======== Records for processing
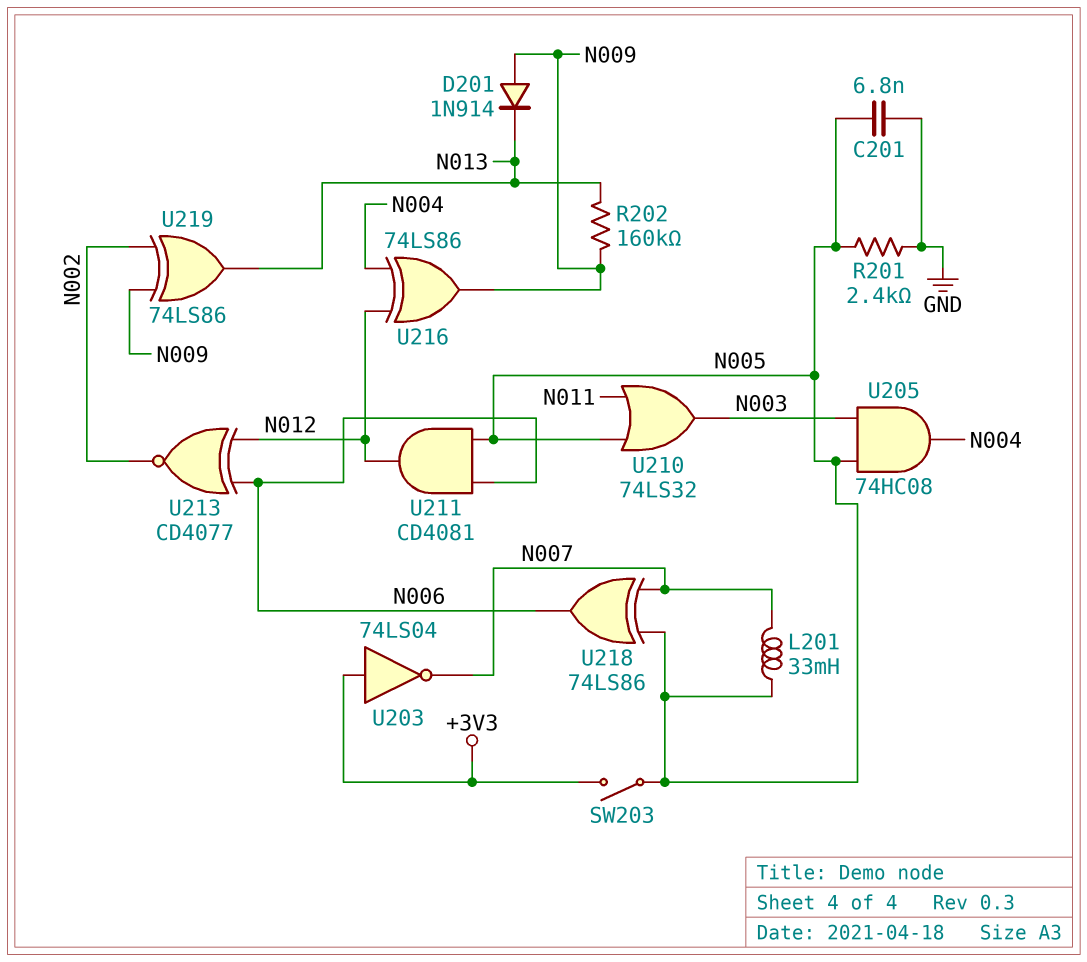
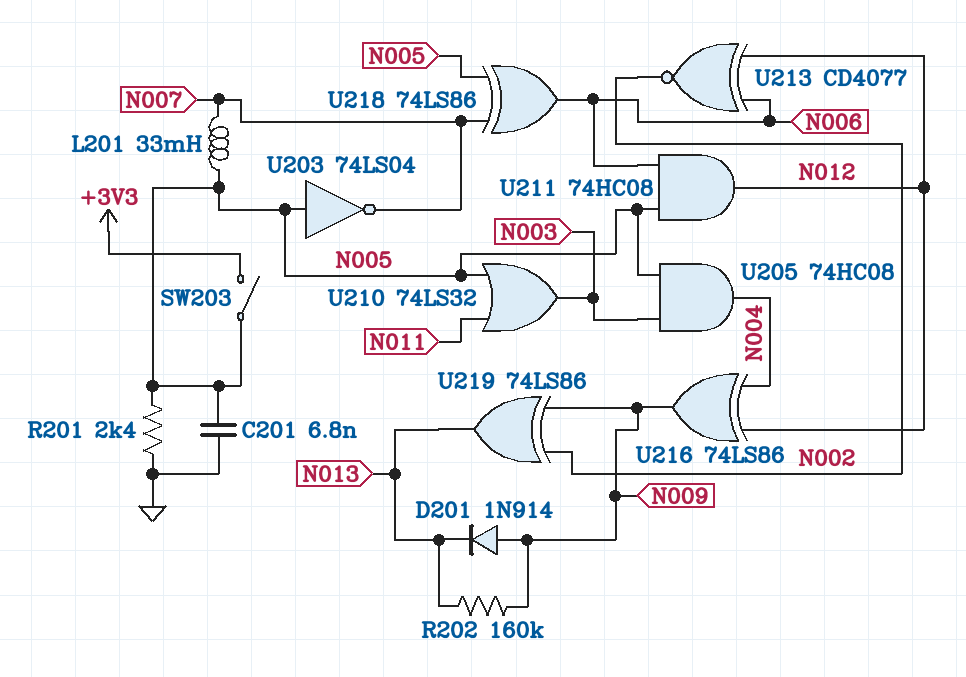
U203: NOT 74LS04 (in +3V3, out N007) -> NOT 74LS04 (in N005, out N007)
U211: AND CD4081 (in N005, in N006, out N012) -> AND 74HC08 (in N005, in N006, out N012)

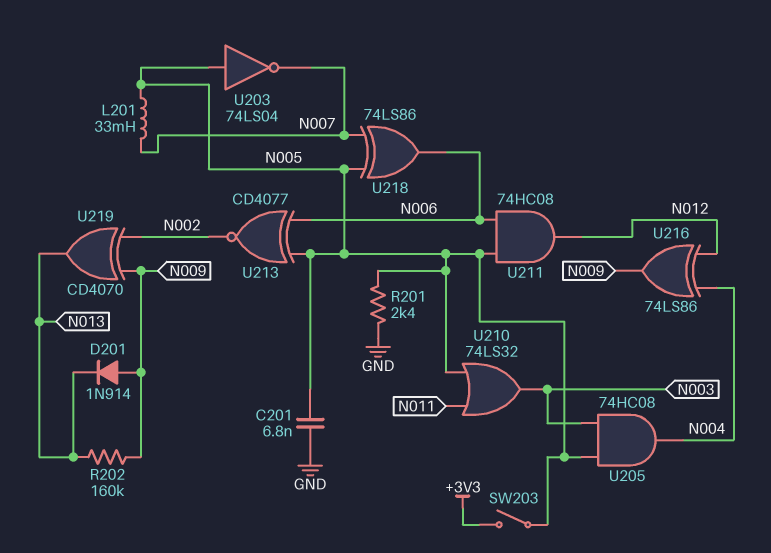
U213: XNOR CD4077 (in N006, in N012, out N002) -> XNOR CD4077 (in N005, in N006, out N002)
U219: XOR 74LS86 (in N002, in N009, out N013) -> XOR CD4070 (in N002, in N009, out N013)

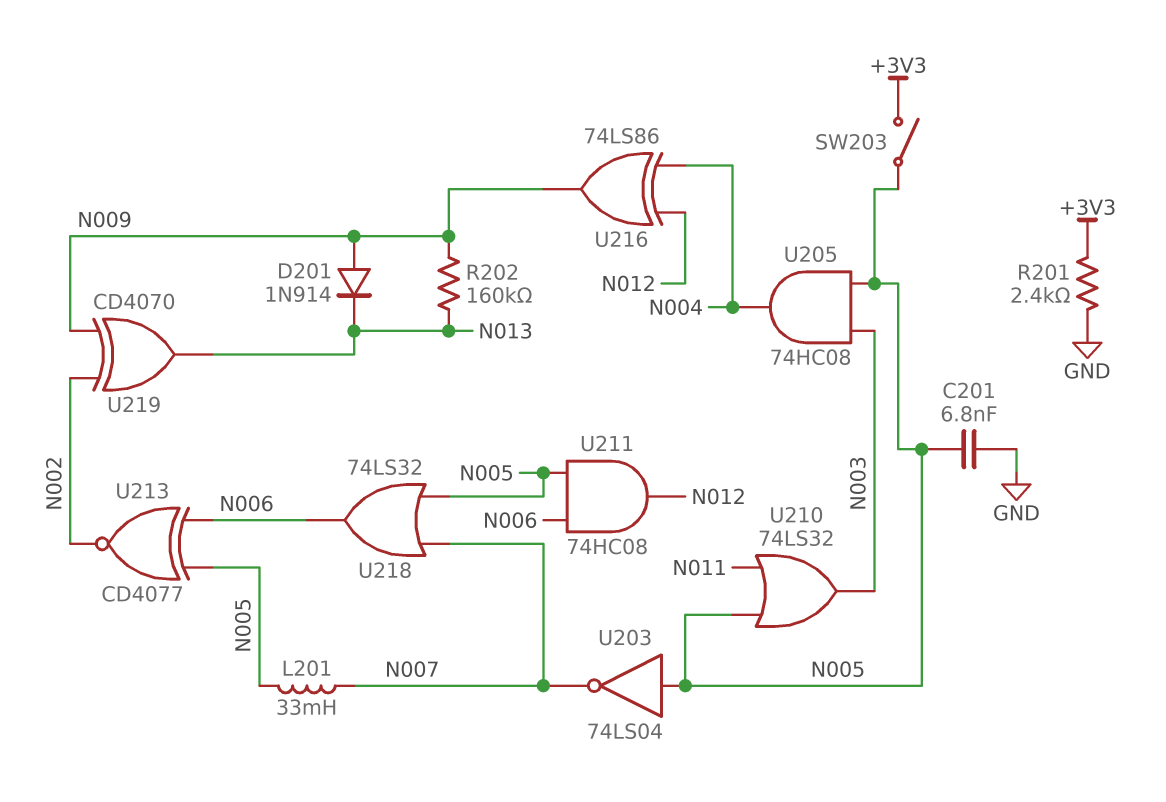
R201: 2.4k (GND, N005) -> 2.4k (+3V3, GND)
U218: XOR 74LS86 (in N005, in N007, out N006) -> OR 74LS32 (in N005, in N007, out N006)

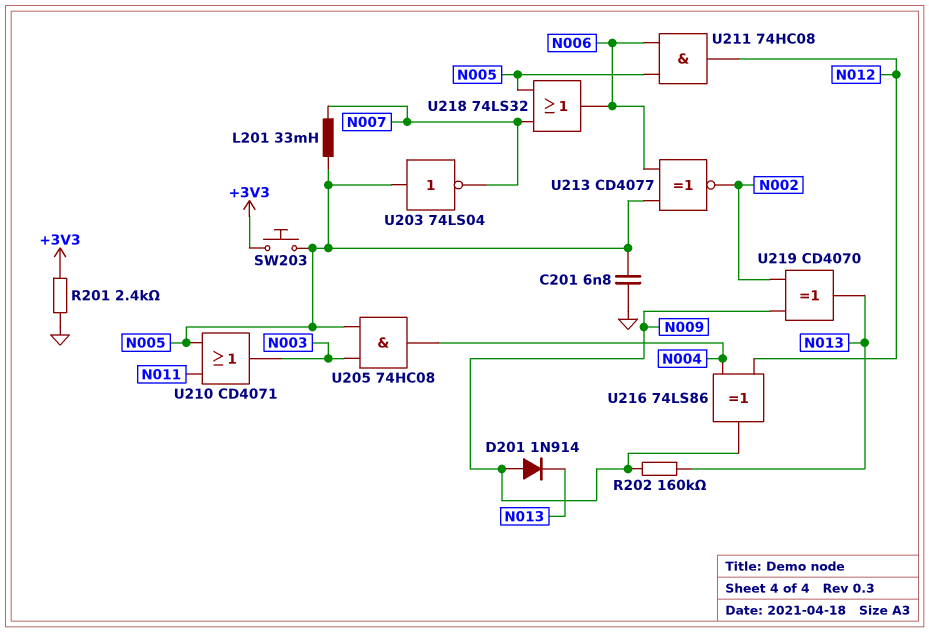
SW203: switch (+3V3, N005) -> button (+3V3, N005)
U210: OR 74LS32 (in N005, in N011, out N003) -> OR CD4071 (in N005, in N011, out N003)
================
======== Records for processing
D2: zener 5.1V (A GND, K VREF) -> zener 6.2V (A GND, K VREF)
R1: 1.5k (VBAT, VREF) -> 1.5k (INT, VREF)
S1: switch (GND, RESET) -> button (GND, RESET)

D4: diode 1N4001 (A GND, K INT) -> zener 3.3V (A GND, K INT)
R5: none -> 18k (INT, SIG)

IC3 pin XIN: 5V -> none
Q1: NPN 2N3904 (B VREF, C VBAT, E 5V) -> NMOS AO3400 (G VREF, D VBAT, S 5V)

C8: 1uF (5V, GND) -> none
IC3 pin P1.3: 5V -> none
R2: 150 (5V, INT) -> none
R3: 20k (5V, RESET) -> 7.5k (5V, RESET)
================
What this task involves
Your task is to retype the entries verbatim, starting with the line that holds "S1: switch (GND, RESET)" and stopping after the line that holds "R3: 20k (5V, RESET) -> 7.5k (5V, RESET)".

Response box
S1: switch (GND, RESET) -> button (GND, RESET)

D4: diode 1N4001 (A GND, K INT) -> zener 3.3V (A GND, K INT)
R5: none -> 18k (INT, SIG)

IC3 pin XIN: 5V -> none
Q1: NPN 2N3904 (B VREF, C VBAT, E 5V) -> NMOS AO3400 (G VREF, D VBAT, S 5V)

C8: 1uF (5V, GND) -> none
IC3 pin P1.3: 5V -> none
R2: 150 (5V, INT) -> none
R3: 20k (5V, RESET) -> 7.5k (5V, RESET)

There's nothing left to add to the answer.